:: Problem ::
Make a verbatim copy of all the records. Skip every image.

----

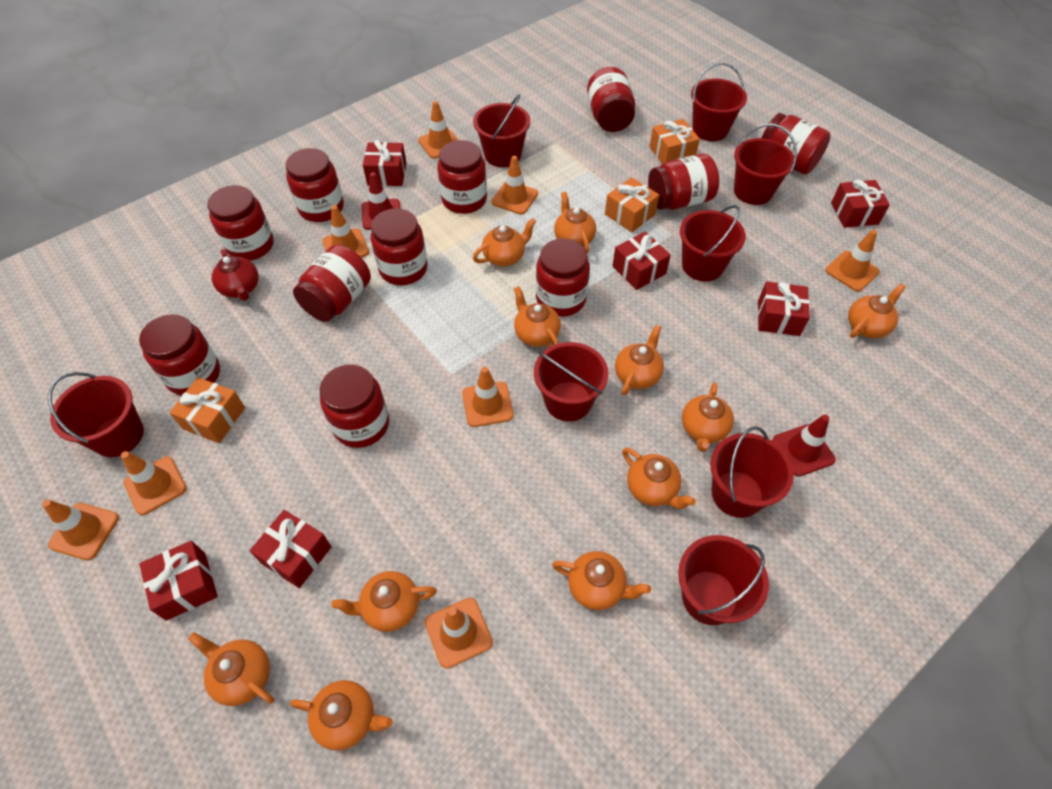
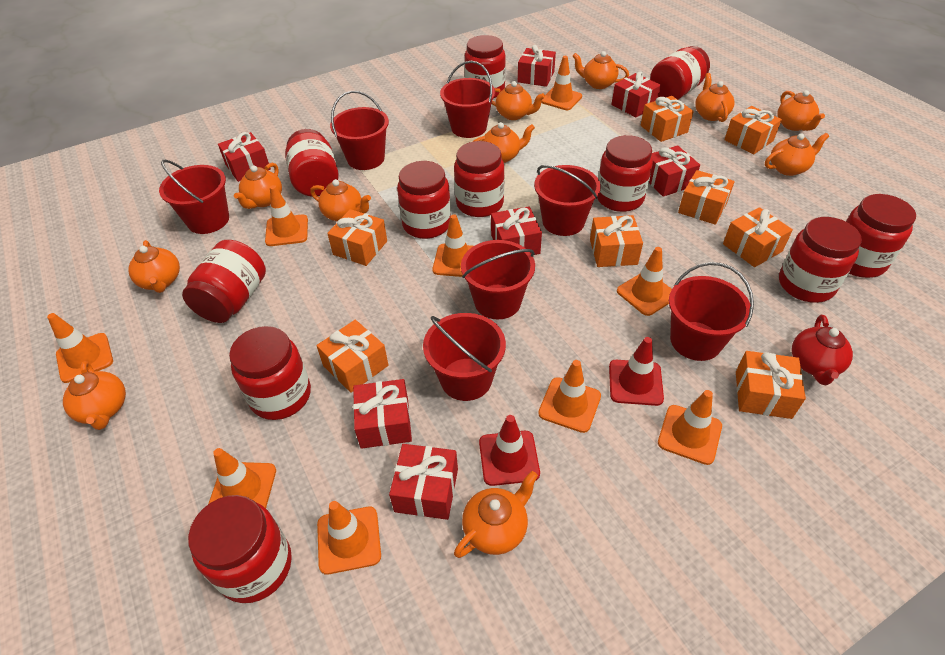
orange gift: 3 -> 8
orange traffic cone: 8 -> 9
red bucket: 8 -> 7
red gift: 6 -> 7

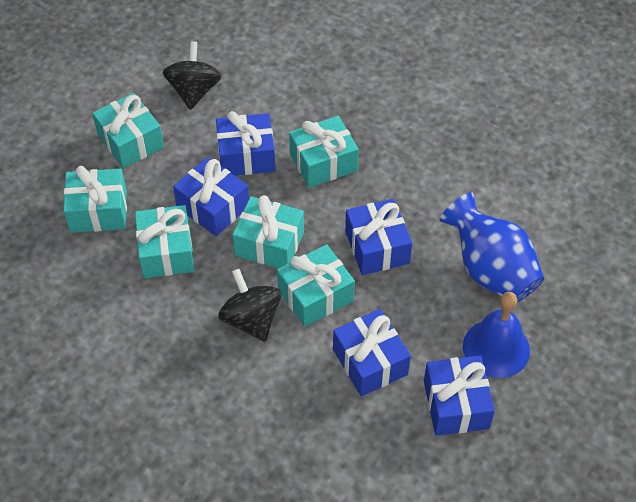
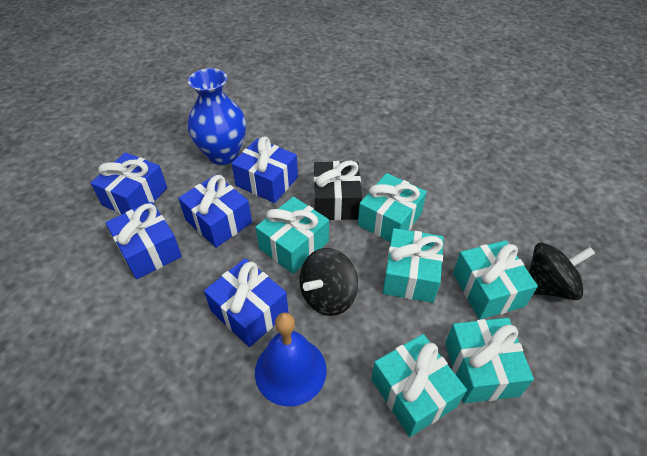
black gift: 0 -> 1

----

:: Exercise result ::
orange gift: 3 -> 8
orange traffic cone: 8 -> 9
red bucket: 8 -> 7
red gift: 6 -> 7

black gift: 0 -> 1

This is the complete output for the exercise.